┌─ Data shown

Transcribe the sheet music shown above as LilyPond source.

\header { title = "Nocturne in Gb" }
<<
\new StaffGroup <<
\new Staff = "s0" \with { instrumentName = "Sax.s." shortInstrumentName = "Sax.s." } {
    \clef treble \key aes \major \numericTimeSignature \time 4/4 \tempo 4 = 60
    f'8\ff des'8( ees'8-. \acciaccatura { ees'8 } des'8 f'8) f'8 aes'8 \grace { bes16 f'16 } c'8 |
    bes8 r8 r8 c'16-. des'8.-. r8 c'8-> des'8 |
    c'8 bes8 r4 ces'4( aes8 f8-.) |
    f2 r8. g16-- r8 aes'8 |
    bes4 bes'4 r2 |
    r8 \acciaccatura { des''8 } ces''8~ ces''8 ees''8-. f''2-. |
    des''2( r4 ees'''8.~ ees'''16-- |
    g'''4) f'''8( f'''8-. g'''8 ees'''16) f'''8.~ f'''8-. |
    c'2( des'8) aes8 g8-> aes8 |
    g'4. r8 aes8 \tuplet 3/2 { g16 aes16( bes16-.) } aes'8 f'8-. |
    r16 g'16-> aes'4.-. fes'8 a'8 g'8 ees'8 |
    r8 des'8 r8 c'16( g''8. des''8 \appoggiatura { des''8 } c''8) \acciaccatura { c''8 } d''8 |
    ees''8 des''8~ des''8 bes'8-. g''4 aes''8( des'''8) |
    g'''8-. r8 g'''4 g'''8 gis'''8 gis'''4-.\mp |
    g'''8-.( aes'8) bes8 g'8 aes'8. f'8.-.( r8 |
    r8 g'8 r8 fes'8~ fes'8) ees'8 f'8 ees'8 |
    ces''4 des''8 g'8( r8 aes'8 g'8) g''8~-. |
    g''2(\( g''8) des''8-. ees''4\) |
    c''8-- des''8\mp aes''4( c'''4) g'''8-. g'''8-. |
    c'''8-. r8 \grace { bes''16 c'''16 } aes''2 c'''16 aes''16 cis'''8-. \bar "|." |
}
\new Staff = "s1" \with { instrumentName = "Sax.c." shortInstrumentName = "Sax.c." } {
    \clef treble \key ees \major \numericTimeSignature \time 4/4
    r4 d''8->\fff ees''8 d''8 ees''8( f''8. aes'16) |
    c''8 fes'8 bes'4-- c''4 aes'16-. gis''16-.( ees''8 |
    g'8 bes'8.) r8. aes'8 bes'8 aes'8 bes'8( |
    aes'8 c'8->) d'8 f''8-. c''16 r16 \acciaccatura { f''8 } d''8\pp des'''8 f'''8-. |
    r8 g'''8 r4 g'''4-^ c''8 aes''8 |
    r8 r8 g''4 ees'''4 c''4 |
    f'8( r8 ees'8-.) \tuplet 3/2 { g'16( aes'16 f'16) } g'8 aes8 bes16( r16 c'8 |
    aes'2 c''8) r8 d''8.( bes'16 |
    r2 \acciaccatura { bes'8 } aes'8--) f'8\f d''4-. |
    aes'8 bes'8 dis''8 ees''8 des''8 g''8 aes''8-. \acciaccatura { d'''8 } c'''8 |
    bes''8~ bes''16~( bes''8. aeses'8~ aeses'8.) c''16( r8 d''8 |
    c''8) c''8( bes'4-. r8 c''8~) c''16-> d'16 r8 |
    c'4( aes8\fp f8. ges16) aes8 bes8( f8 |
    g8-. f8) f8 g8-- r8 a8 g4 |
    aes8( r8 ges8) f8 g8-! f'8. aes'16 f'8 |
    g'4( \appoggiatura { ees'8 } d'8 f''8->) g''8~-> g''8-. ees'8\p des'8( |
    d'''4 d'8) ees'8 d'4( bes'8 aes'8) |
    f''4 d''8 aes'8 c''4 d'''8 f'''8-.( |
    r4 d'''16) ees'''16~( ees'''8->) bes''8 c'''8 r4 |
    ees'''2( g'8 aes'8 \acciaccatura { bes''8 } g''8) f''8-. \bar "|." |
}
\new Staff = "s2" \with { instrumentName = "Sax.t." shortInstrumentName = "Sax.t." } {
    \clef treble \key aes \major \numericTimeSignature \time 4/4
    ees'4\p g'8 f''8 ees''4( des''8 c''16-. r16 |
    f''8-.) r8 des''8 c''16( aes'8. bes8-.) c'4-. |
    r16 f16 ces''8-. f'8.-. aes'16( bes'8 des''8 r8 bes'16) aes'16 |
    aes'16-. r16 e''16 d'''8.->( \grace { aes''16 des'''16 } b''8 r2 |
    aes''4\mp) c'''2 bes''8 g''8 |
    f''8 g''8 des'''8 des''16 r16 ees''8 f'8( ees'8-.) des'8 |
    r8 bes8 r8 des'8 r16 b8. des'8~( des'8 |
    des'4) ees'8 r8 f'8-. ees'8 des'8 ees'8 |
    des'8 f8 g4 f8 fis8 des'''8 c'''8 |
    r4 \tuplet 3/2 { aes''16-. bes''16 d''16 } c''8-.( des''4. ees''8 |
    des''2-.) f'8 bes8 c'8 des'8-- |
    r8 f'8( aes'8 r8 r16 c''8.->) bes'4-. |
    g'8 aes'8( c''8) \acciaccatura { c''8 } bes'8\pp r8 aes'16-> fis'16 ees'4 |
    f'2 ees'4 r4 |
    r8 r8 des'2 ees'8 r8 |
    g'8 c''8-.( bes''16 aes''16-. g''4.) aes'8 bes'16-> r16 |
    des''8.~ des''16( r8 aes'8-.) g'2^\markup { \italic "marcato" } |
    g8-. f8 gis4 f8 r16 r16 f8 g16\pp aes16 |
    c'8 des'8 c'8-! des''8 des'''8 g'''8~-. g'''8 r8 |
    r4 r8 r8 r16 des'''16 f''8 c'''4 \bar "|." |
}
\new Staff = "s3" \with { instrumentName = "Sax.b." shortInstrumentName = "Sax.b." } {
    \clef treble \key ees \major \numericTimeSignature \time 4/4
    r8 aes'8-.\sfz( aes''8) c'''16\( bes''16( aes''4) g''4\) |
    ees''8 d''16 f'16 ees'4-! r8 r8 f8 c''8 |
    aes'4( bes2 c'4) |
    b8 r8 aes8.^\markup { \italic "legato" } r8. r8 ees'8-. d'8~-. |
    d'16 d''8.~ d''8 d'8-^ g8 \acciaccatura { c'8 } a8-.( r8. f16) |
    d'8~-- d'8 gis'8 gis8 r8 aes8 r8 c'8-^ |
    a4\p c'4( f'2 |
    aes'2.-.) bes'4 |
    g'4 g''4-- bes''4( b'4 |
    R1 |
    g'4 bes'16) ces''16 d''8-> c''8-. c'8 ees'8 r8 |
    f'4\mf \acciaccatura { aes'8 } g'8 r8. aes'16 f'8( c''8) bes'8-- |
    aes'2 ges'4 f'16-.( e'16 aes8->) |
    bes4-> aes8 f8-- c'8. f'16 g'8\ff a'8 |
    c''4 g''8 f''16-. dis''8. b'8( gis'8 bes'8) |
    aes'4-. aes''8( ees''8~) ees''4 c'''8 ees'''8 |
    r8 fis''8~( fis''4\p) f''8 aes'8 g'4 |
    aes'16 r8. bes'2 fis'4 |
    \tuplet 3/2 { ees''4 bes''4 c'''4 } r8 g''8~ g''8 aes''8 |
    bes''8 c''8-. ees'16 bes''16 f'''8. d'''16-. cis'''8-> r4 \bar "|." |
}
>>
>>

└─

What needs to be done: Find every line in the entries above that contains the string "numericTimeSignature" and copy each of those lines in full.

The output:
    \clef treble \key aes \major \numericTimeSignature \time 4/4 \tempo 4 = 60
    \clef treble \key ees \major \numericTimeSignature \time 4/4
    \clef treble \key aes \major \numericTimeSignature \time 4/4
    \clef treble \key ees \major \numericTimeSignature \time 4/4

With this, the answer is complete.